Transcribe nothing except the lines below that run from the one with "orange star: (95, 43) -> (115, 16), moved" to the one with "cyan diamond: (171, 274)", ends included, and do not copy any picture.

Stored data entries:
'''

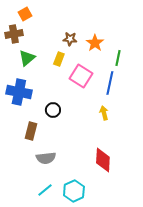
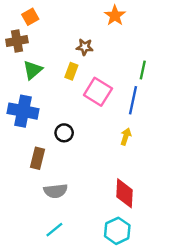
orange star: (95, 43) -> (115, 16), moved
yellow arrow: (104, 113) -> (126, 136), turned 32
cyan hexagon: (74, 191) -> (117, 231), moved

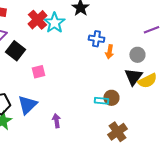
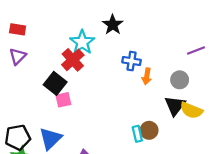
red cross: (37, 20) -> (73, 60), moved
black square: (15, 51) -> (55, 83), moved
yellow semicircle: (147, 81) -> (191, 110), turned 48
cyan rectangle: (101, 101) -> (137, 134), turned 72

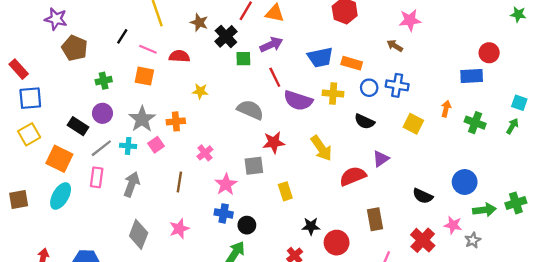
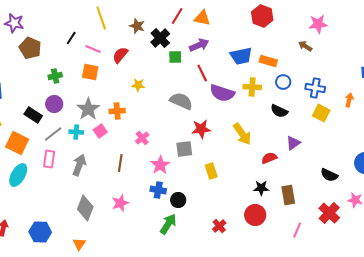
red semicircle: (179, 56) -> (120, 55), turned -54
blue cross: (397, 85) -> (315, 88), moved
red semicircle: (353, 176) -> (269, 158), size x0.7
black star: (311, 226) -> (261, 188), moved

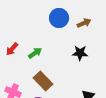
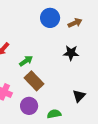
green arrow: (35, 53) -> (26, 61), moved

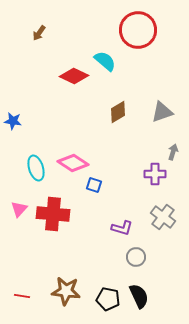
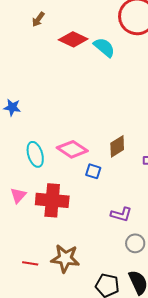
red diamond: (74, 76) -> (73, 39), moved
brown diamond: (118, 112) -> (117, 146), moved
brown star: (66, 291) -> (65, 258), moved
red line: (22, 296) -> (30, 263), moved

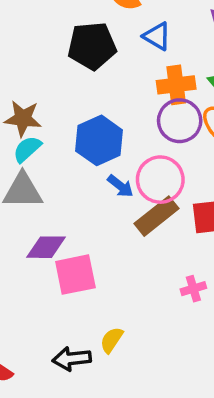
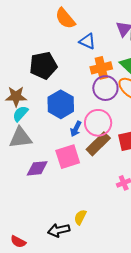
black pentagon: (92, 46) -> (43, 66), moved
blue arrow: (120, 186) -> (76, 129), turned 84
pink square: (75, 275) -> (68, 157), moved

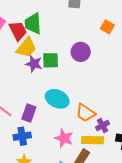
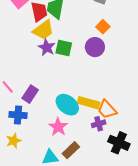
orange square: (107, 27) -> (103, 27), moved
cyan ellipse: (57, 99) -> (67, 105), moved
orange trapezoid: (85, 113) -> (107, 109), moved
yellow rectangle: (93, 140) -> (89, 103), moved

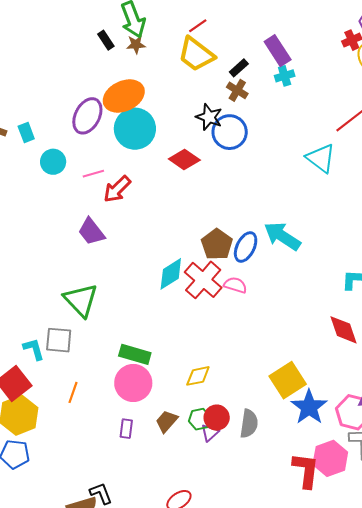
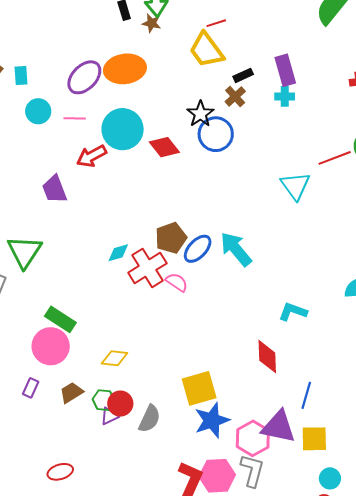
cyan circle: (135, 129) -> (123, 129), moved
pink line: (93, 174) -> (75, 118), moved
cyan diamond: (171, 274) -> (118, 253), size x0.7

'''
'''

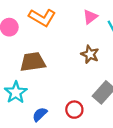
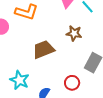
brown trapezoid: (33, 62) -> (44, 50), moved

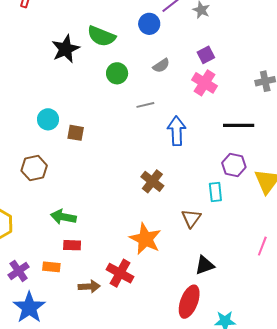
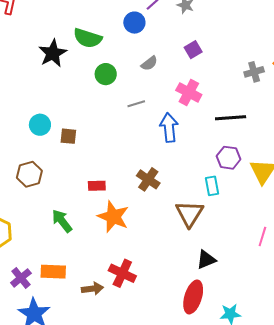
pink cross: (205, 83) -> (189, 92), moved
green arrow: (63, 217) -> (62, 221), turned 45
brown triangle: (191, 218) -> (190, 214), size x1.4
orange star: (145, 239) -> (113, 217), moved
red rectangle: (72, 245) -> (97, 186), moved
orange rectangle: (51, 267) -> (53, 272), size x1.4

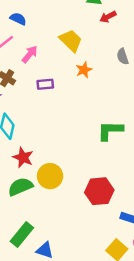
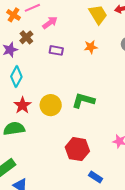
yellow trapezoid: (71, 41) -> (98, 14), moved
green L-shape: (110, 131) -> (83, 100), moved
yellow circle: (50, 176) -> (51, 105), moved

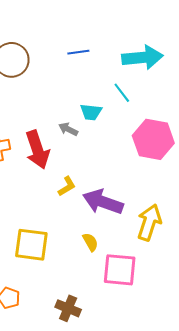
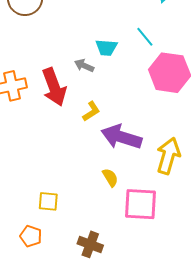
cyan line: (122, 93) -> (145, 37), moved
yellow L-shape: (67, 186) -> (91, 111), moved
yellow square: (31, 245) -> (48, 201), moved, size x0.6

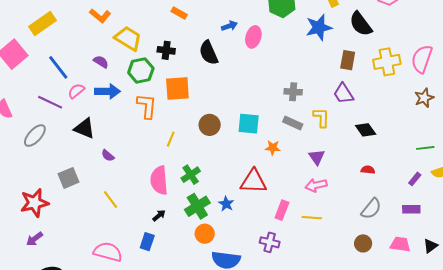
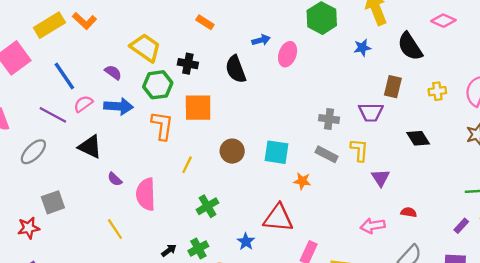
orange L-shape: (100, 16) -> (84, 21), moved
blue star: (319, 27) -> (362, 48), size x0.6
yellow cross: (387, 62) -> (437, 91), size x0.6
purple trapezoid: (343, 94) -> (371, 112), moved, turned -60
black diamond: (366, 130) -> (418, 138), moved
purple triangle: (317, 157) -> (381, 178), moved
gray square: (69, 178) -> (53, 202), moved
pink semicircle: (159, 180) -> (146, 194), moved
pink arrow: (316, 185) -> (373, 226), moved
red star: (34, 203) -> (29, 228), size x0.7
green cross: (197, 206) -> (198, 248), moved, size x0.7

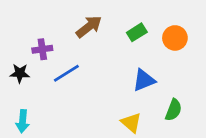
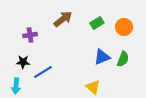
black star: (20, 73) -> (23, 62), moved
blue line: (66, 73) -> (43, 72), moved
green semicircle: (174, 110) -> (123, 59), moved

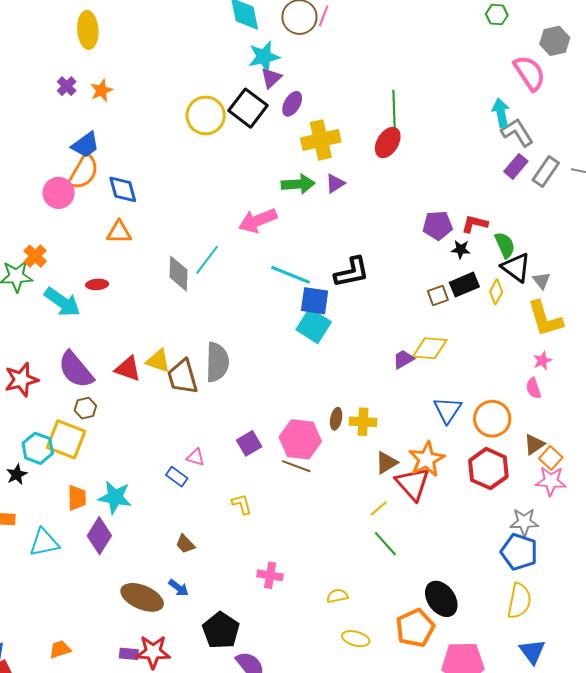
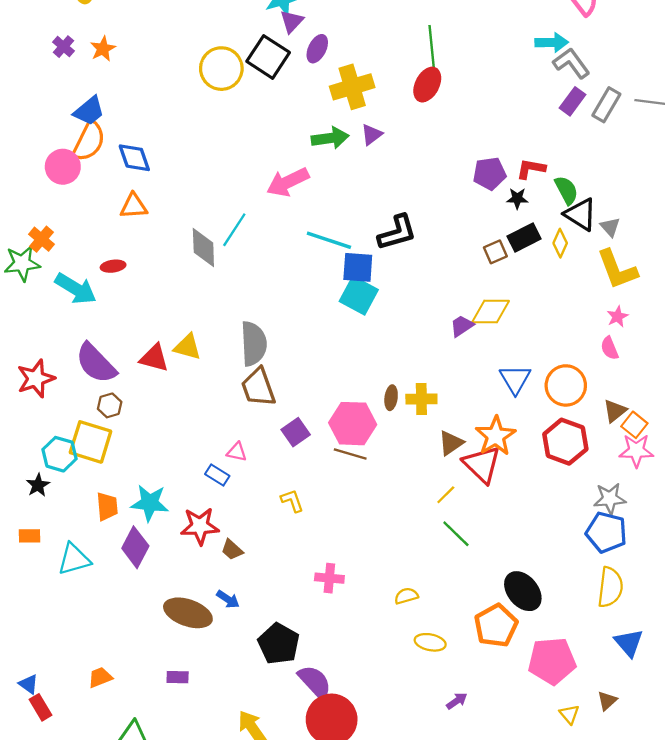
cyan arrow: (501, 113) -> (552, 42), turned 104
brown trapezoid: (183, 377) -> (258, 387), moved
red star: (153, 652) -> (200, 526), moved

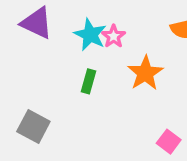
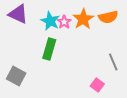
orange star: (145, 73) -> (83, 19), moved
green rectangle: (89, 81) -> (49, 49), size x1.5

'''

* _RESPONSE TO THE EXERCISE_
orange star: (95, 43) -> (115, 16), moved
yellow arrow: (104, 113) -> (126, 136), turned 32
cyan hexagon: (74, 191) -> (117, 231), moved

red cross: (37, 20) -> (73, 60), moved
black square: (15, 51) -> (55, 83), moved
yellow semicircle: (147, 81) -> (191, 110), turned 48
cyan rectangle: (101, 101) -> (137, 134), turned 72

red semicircle: (179, 56) -> (120, 55), turned -54
blue cross: (397, 85) -> (315, 88), moved
red semicircle: (353, 176) -> (269, 158), size x0.7
black star: (311, 226) -> (261, 188), moved

green arrow: (35, 53) -> (26, 61), moved

red diamond: (74, 76) -> (73, 39), moved
brown diamond: (118, 112) -> (117, 146), moved
brown star: (66, 291) -> (65, 258), moved
red line: (22, 296) -> (30, 263), moved

black pentagon: (92, 46) -> (43, 66), moved
blue arrow: (120, 186) -> (76, 129), turned 84
pink square: (75, 275) -> (68, 157), moved

orange square: (107, 27) -> (103, 27), moved
cyan ellipse: (57, 99) -> (67, 105), moved
orange trapezoid: (85, 113) -> (107, 109), moved
yellow rectangle: (93, 140) -> (89, 103), moved

cyan circle: (135, 129) -> (123, 129), moved
pink line: (93, 174) -> (75, 118), moved
cyan diamond: (171, 274) -> (118, 253), size x0.7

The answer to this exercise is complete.